*** Block opens ***
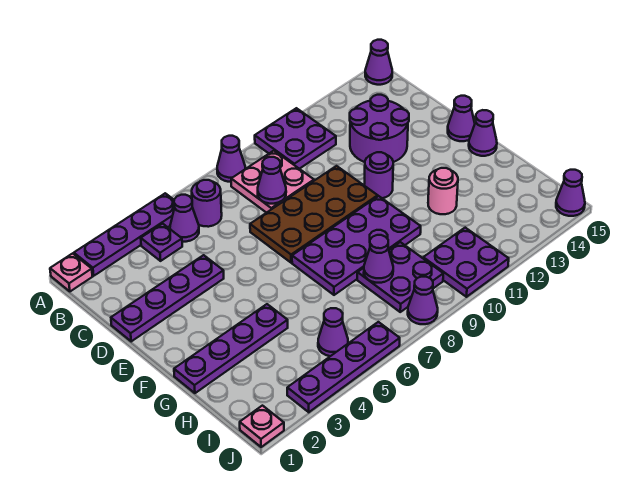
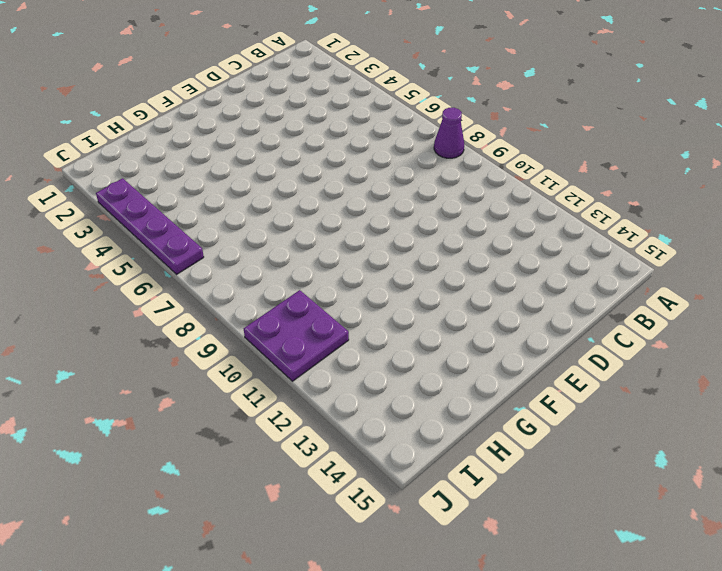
none -> pink plate A1 level 1
none -> purple plate A2:A5 level 1
none -> purple plate A10:B11 level 1

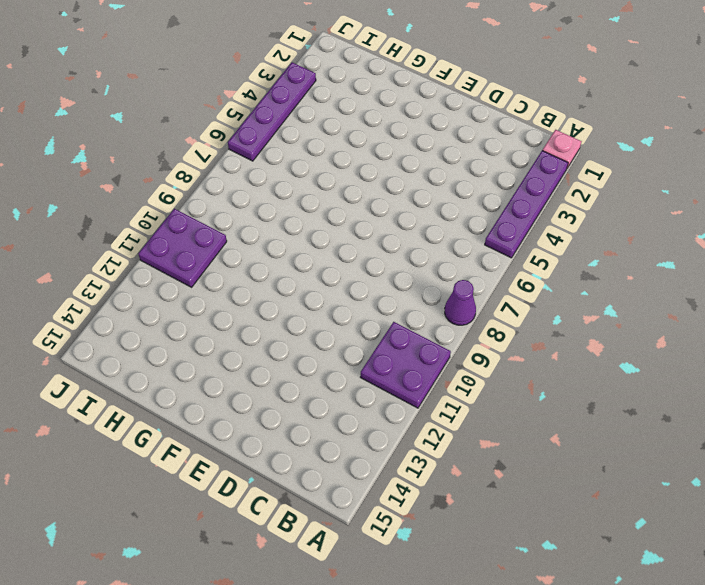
none -> purple cone A15 level 1
none -> purple plate B4 level 1
none -> purple cone B5 level 1

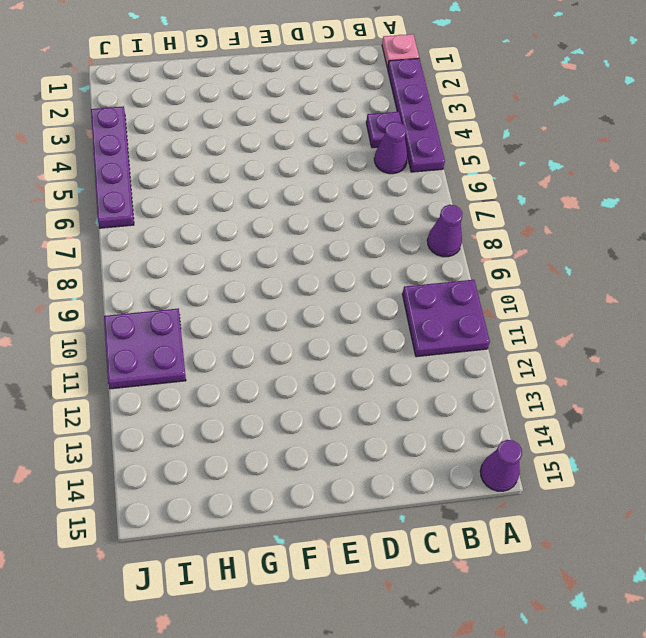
none -> purple round brick B6 level 1
none -> pink plate B8:C9 level 1
none -> purple round brick C12:D13 level 1

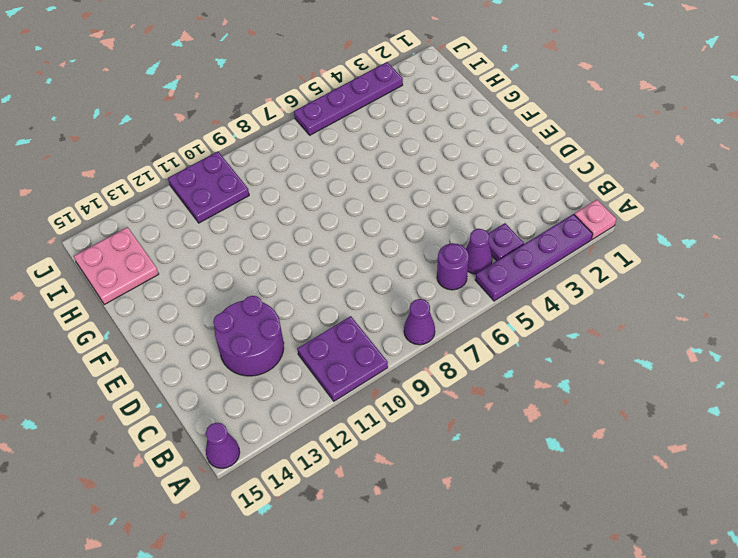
pink plate H14:I15 level 1 -> pink plate B8:C9 level 1
none -> purple plate D1:D4 level 1
none -> brown plate D7:E10 level 1
none -> purple round brick E11 level 1

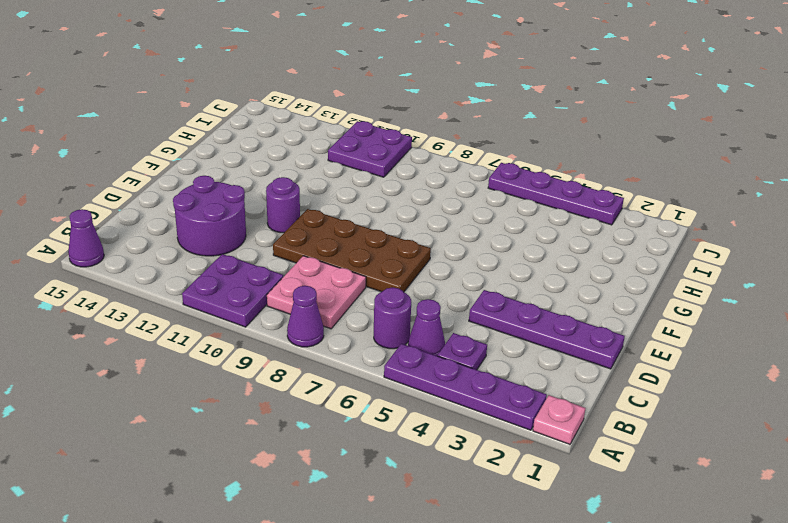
none -> purple cone E15 level 1
none -> purple plate F7:G10 level 1
none -> purple cone F15 level 1

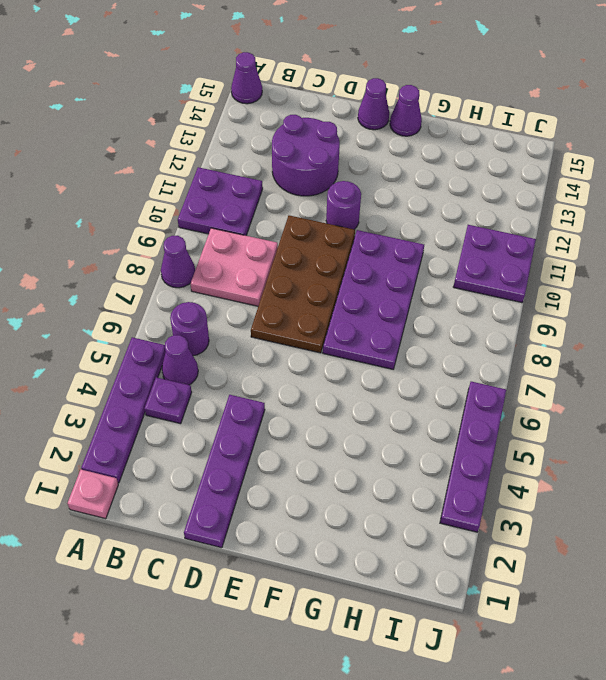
none -> purple plate G1:G4 level 1
none -> pink round brick G12 level 1
none -> purple plate H8:I9 level 1

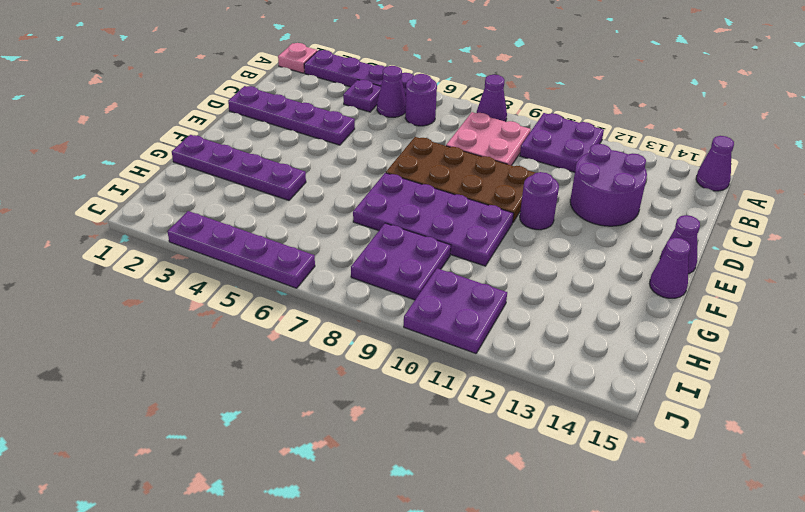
none -> pink round brick G12 level 1
none -> purple cone I5 level 1
none -> pink plate J1 level 1

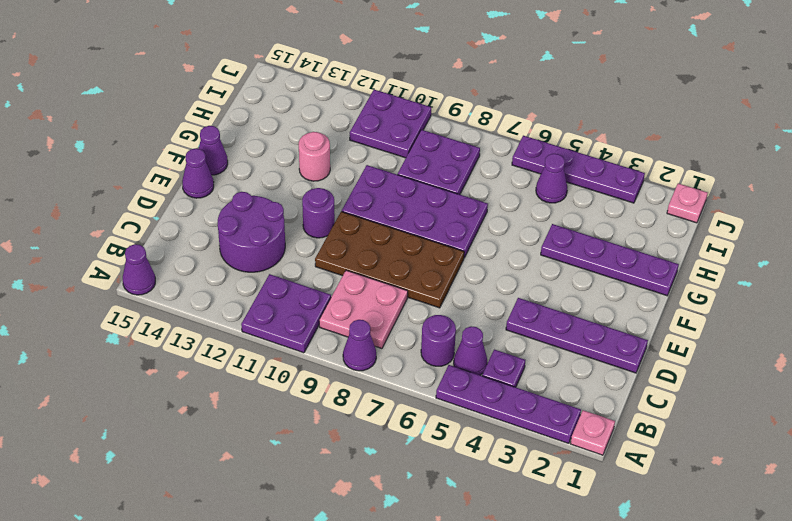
none -> purple cone J8 level 1
none -> purple cone J15 level 1
none -> purple cone C8 level 2

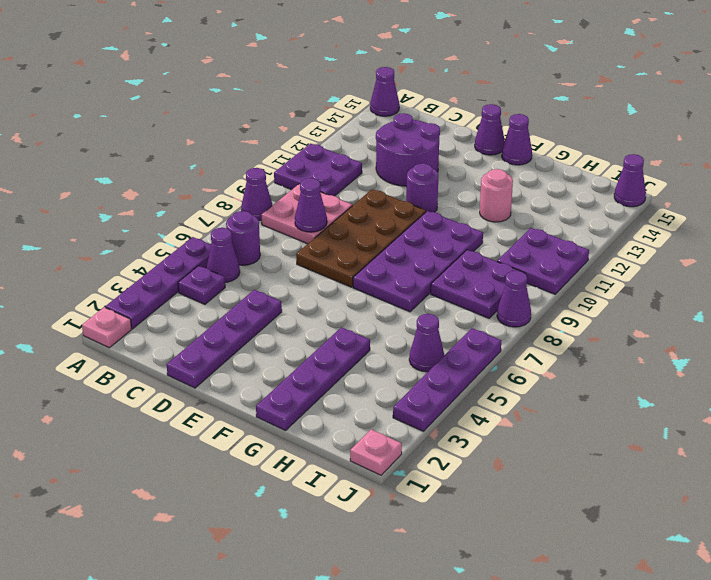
none -> purple cone H8 level 2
*** Block closes ***
YOUR GOAL —
Starting from the line where "none -> purple cone J8 level 1" appears, copy every line through the end of the material, both ends included, but no pictures.

RESULT FOR THIS TASK —
none -> purple cone J8 level 1
none -> purple cone J15 level 1
none -> purple cone C8 level 2

none -> purple cone H8 level 2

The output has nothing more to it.